## DATA SUPPLIED
********************

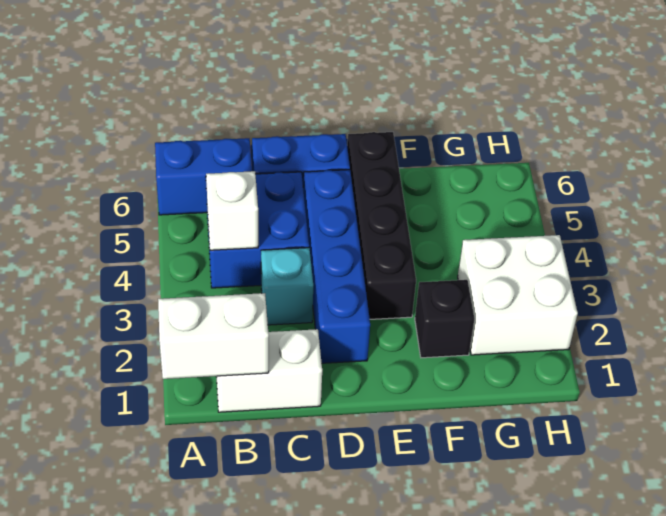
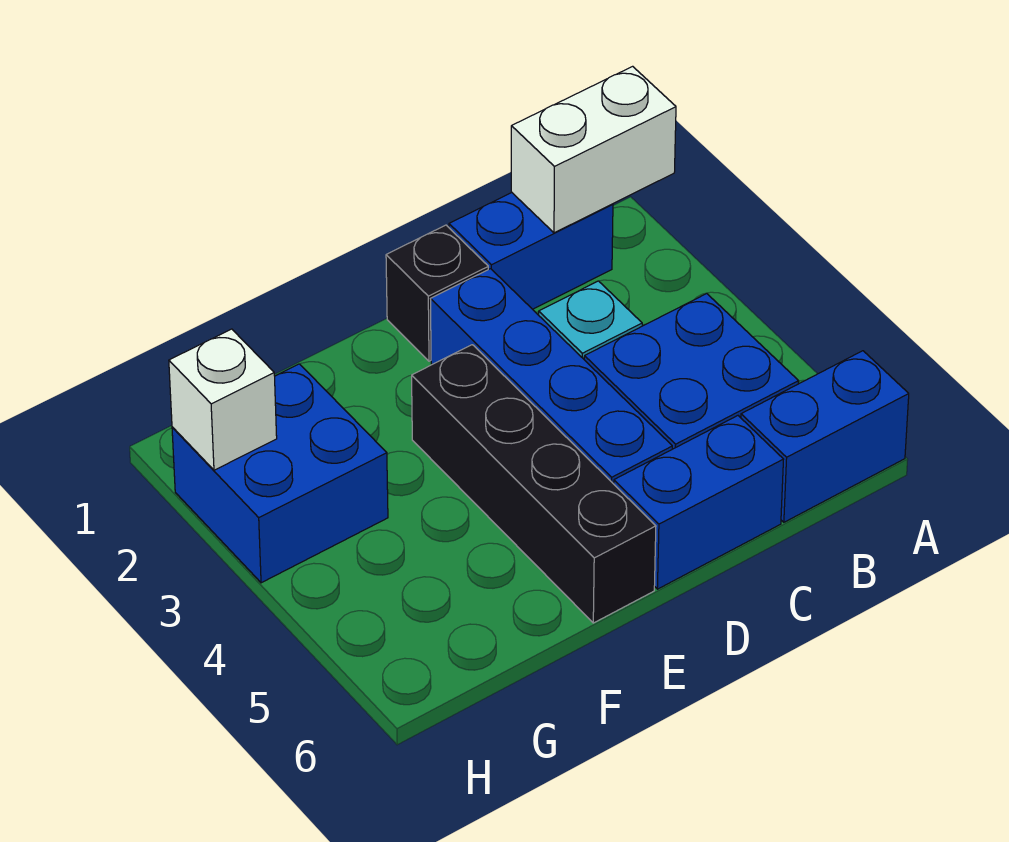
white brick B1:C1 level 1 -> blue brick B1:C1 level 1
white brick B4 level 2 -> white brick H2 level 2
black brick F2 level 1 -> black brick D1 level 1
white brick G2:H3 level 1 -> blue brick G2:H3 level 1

********************

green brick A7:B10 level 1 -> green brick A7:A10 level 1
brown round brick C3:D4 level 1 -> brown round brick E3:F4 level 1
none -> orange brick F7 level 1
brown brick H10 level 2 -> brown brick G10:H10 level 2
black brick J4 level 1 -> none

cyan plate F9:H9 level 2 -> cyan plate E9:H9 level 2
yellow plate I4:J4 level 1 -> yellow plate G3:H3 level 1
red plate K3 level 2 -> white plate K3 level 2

********************

All lines above that contain "white" are required in the answer.

white brick B1:C1 level 1 -> blue brick B1:C1 level 1
white brick B4 level 2 -> white brick H2 level 2
white brick G2:H3 level 1 -> blue brick G2:H3 level 1
red plate K3 level 2 -> white plate K3 level 2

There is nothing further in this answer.